DATA SHOWN:

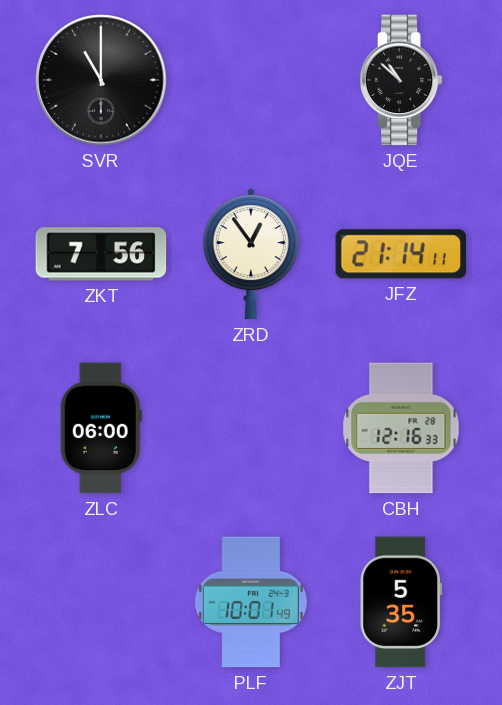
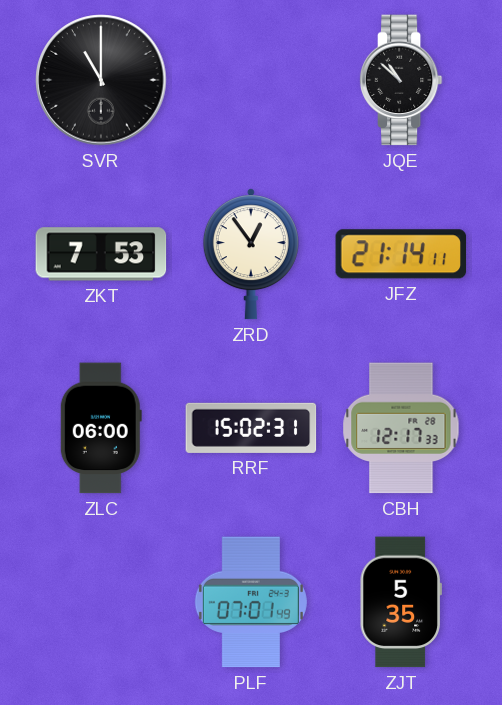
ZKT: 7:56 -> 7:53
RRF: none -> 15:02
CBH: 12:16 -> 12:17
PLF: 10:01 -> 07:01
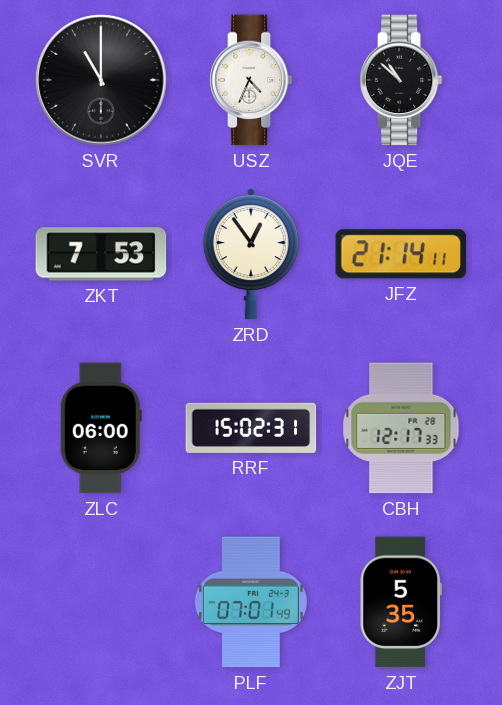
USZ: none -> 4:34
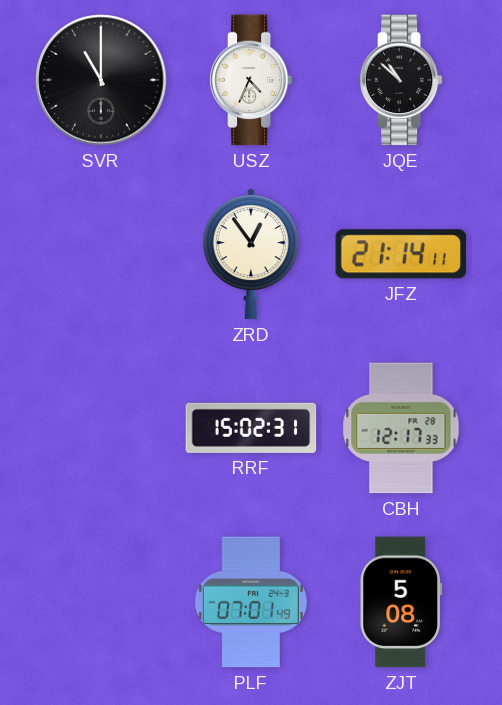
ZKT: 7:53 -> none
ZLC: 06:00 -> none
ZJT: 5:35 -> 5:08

SHORT TASK: Reproduce the entries above with every instance of "none" replaced by "blank" and all else unchanged, omitting the pictures.

WRITTEN RESPONSE:
ZKT: 7:56 -> 7:53
RRF: blank -> 15:02
CBH: 12:16 -> 12:17
PLF: 10:01 -> 07:01
USZ: blank -> 4:34
ZKT: 7:53 -> blank
ZLC: 06:00 -> blank
ZJT: 5:35 -> 5:08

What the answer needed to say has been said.